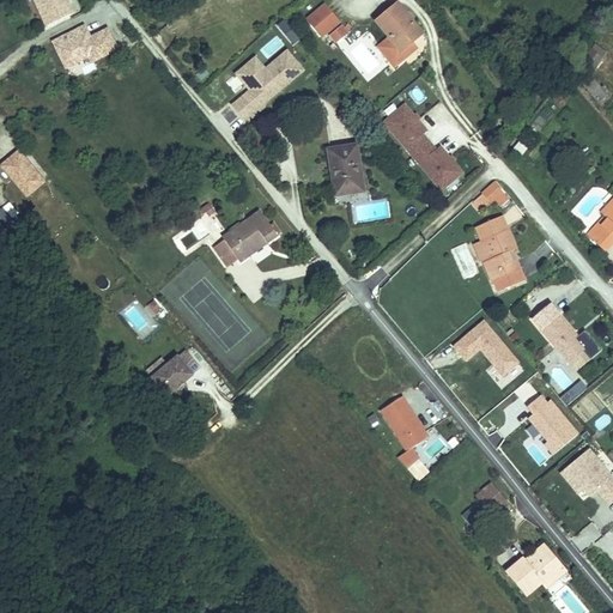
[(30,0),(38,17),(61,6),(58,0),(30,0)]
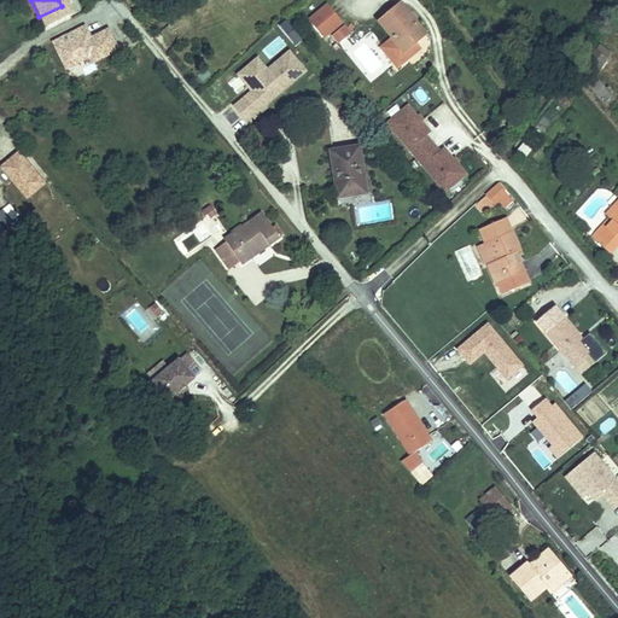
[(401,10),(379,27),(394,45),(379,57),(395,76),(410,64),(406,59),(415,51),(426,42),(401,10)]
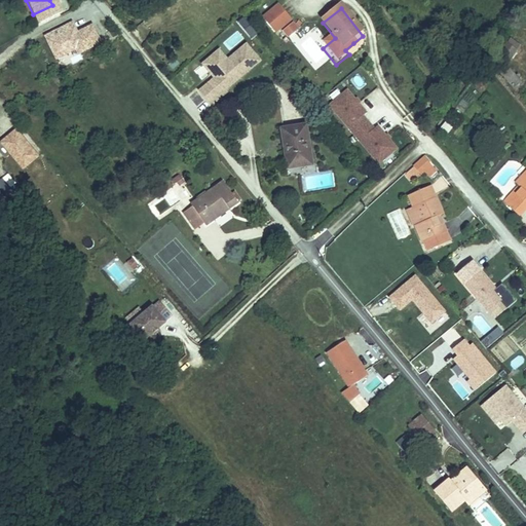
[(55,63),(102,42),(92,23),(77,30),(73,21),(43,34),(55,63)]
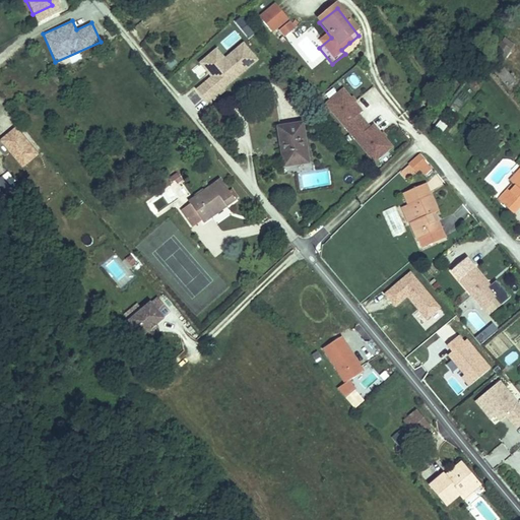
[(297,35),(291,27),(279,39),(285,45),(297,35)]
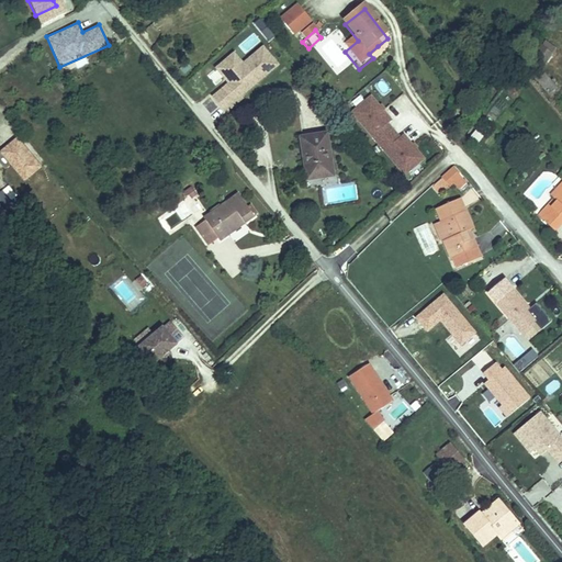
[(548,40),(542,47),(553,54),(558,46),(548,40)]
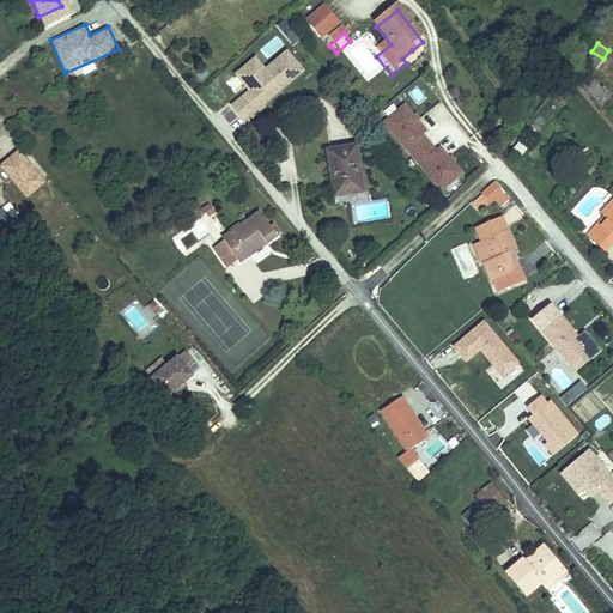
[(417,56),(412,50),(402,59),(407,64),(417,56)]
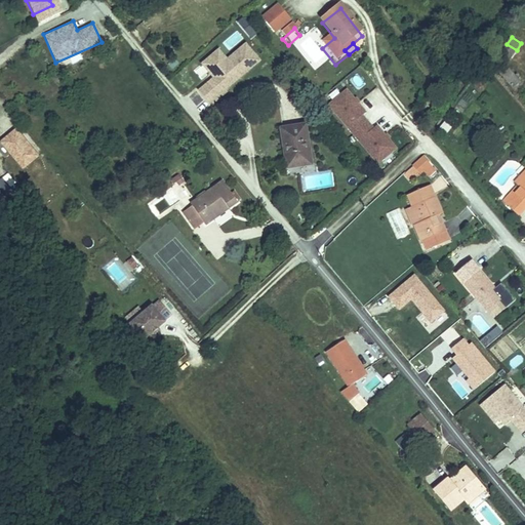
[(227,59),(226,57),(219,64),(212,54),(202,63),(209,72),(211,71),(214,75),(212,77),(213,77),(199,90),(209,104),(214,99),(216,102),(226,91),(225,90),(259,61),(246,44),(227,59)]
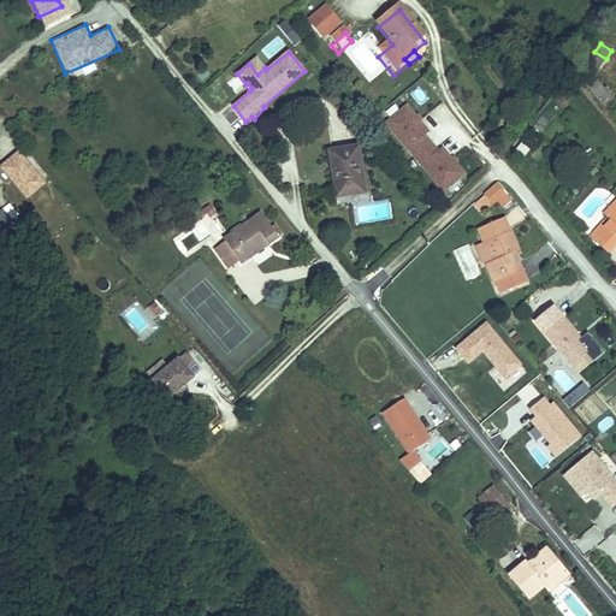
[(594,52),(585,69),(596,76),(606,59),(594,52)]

::::

What to work on
The required output is the lines from the one containing "[(55,63),(102,42),(92,23),(77,30),(73,21),(43,34),(55,63)]" through the end of the data, printed exactly, with no pictures.

Written reply
[(55,63),(102,42),(92,23),(77,30),(73,21),(43,34),(55,63)]
[(297,35),(291,27),(279,39),(285,45),(297,35)]
[(548,40),(542,47),(553,54),(558,46),(548,40)]
[(417,56),(412,50),(402,59),(407,64),(417,56)]
[(227,59),(226,57),(219,64),(212,54),(202,63),(209,72),(211,71),(214,75),(212,77),(213,77),(199,90),(209,104),(214,99),(216,102),(226,91),(225,90),(259,61),(246,44),(227,59)]
[(594,52),(585,69),(596,76),(606,59),(594,52)]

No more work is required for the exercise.